======== Provided data

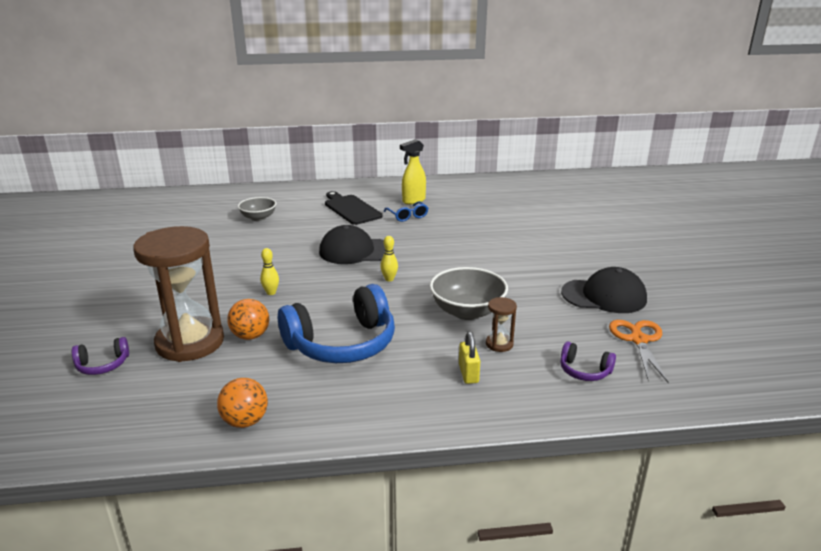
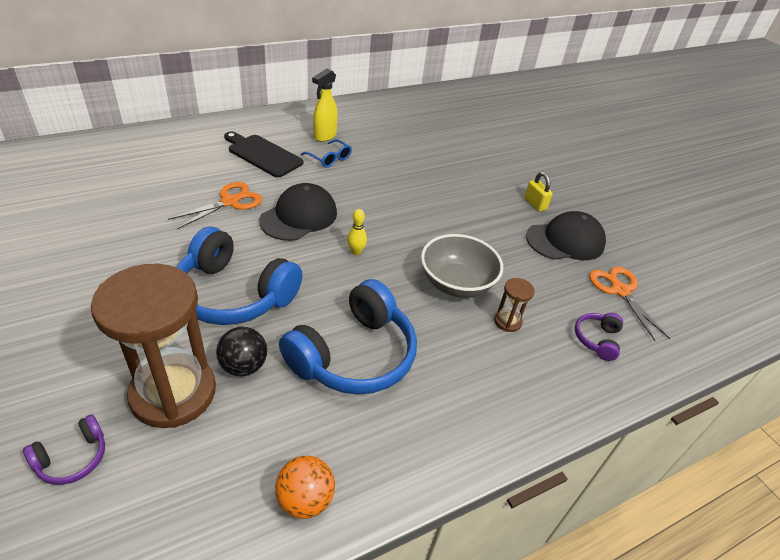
camera: 25 degrees left, 15 degrees up
(250, 336) = (244, 366): orange ball -> black ball
(258, 218) = (159, 180): grey bowl -> none
(271, 292) = (234, 294): yellow bowling pin -> blue headphones
(304, 236) = (230, 202): none -> orange scissors
(355, 251) = (299, 216): black cap -> black cap turned 150 degrees clockwise
(468, 374) = (500, 368): yellow padlock -> yellow padlock (535, 204)
(584, 371) = (597, 339): purple headphones -> purple headphones turned 105 degrees clockwise

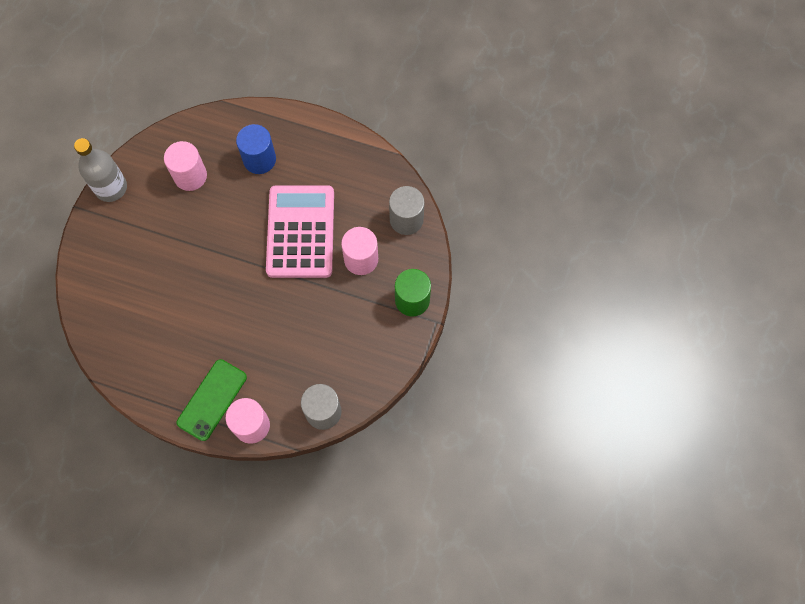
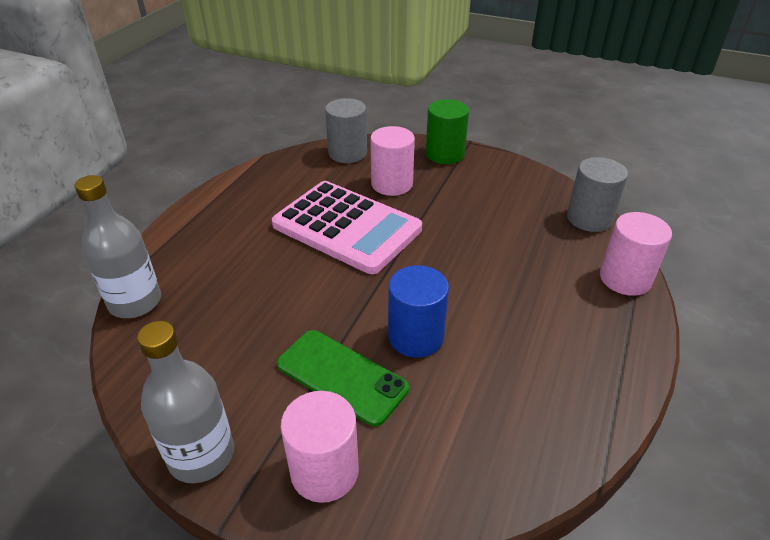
camera: 85 degrees left, 30 degrees down
(190, 176) = (221, 337): pink cylinder -> pink cylinder (324, 471)
(212, 399) = (598, 317): green phone -> green phone (341, 376)
(218, 120) = (135, 302): none -> grey bottle
(259, 159) = (224, 261): blue cylinder -> blue cylinder (416, 336)
(301, 232) = (346, 227): pink calculator -> pink calculator turned 150 degrees counterclockwise

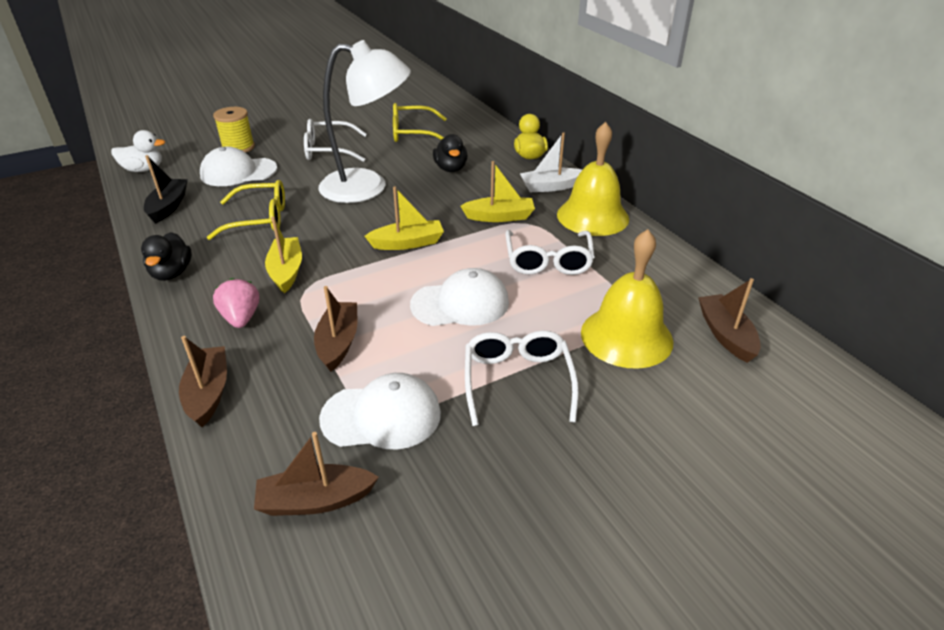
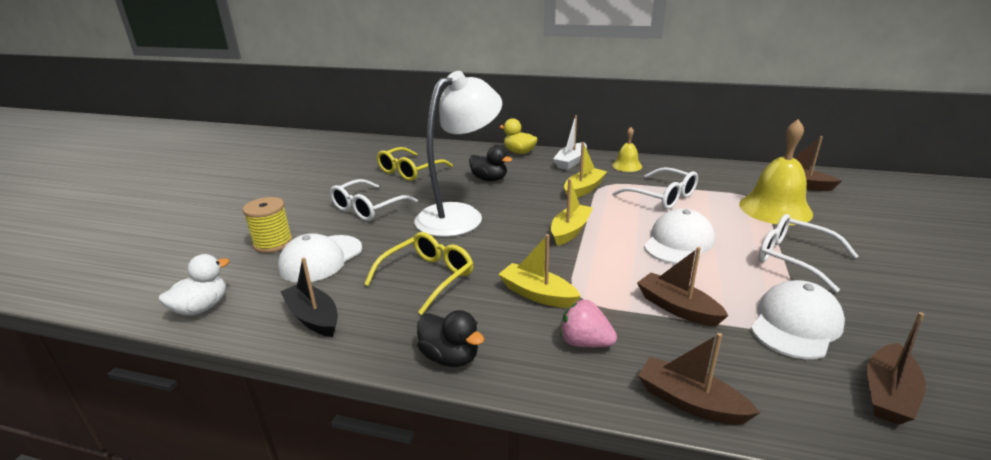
camera: 45 degrees left, 10 degrees down
(592, 216) = (627, 165): yellow bell -> yellow bell, size x0.52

================

Retype the data above verbatim, minus images.

### Response box
camera: 25 degrees left, 15 degrees up
(250, 336) = (244, 366): orange ball -> black ball
(258, 218) = (159, 180): grey bowl -> none
(271, 292) = (234, 294): yellow bowling pin -> blue headphones
(304, 236) = (230, 202): none -> orange scissors
(355, 251) = (299, 216): black cap -> black cap turned 150 degrees clockwise
(468, 374) = (500, 368): yellow padlock -> yellow padlock (535, 204)
(584, 371) = (597, 339): purple headphones -> purple headphones turned 105 degrees clockwise

camera: 85 degrees left, 30 degrees down
(190, 176) = (221, 337): pink cylinder -> pink cylinder (324, 471)
(212, 399) = (598, 317): green phone -> green phone (341, 376)
(218, 120) = (135, 302): none -> grey bottle
(259, 159) = (224, 261): blue cylinder -> blue cylinder (416, 336)
(301, 232) = (346, 227): pink calculator -> pink calculator turned 150 degrees counterclockwise

camera: 45 degrees left, 10 degrees down
(592, 216) = (627, 165): yellow bell -> yellow bell, size x0.52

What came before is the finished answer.